--- Saved data entries ---
↓↓↓

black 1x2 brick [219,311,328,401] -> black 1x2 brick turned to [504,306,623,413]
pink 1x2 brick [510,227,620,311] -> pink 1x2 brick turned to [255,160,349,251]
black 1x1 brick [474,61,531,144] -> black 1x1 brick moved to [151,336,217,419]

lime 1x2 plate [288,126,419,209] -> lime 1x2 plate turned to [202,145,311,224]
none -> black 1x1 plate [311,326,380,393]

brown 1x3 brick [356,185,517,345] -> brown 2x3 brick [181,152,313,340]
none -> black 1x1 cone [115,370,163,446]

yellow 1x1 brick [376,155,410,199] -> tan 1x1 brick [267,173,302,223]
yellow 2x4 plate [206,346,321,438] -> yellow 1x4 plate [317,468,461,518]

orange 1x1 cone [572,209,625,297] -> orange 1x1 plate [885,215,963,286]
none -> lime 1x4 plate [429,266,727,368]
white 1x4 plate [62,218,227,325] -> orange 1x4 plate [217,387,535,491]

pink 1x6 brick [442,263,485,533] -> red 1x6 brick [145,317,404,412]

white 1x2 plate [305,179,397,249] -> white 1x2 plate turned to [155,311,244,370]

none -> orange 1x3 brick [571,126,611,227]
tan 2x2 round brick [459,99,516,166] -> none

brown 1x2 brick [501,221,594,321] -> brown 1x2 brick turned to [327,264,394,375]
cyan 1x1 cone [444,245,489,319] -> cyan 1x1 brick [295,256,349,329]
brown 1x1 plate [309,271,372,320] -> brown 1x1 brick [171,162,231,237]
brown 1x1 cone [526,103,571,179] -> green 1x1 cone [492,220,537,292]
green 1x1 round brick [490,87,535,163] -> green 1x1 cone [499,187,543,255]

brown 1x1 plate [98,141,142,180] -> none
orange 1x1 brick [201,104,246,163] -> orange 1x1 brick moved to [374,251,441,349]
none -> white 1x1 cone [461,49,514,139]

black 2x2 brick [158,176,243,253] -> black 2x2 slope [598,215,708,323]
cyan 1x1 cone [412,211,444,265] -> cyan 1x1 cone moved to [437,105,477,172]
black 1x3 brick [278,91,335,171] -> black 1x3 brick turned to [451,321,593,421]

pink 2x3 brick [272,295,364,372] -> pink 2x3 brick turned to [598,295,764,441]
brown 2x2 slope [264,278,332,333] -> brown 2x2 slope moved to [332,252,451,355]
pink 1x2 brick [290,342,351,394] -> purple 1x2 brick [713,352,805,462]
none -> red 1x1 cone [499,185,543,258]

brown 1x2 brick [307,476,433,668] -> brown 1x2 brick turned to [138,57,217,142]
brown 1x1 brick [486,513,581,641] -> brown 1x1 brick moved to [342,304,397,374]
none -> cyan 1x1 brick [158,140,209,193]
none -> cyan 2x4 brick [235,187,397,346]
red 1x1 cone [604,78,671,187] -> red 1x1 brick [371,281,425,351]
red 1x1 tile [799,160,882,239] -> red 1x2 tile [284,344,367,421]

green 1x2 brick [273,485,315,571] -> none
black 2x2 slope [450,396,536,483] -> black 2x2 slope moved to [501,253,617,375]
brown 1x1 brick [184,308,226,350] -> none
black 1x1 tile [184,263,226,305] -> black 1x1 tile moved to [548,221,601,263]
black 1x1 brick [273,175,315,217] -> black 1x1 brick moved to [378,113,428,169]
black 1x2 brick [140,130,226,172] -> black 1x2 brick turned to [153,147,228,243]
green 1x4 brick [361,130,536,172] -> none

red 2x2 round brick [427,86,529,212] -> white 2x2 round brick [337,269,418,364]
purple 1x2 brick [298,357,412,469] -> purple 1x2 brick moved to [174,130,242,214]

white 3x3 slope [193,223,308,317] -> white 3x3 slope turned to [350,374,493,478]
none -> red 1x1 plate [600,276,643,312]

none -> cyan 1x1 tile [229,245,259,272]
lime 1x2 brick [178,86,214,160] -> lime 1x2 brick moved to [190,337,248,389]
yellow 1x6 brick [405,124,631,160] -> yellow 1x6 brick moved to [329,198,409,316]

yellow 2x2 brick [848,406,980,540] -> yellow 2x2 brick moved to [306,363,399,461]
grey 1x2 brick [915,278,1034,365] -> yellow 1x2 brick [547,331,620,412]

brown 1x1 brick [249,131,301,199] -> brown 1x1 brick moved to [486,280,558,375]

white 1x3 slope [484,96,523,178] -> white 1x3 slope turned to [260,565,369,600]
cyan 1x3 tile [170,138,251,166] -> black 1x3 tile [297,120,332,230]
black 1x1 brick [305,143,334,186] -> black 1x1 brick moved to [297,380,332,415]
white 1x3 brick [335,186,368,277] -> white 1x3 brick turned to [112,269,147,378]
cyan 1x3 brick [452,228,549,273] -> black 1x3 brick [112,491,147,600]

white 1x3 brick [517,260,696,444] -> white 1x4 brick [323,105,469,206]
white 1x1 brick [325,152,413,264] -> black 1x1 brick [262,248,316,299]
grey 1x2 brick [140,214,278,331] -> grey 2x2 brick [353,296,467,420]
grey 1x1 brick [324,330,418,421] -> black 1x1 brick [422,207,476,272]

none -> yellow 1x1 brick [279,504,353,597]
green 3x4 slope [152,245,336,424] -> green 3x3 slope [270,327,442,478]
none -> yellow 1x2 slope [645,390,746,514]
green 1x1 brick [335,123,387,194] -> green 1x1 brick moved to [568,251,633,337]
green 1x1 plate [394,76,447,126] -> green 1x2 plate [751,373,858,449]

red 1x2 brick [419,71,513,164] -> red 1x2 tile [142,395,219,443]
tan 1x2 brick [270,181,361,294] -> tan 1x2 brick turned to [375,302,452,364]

↑↑↑

--- JOB ---
Return verbatim each line from the one that mentions "green 3x4 slope" to the end of the entries, inclusive.

--- RESULT OF THIS TASK ---
green 3x4 slope [152,245,336,424] -> green 3x3 slope [270,327,442,478]
none -> yellow 1x2 slope [645,390,746,514]
green 1x1 brick [335,123,387,194] -> green 1x1 brick moved to [568,251,633,337]
green 1x1 plate [394,76,447,126] -> green 1x2 plate [751,373,858,449]

red 1x2 brick [419,71,513,164] -> red 1x2 tile [142,395,219,443]
tan 1x2 brick [270,181,361,294] -> tan 1x2 brick turned to [375,302,452,364]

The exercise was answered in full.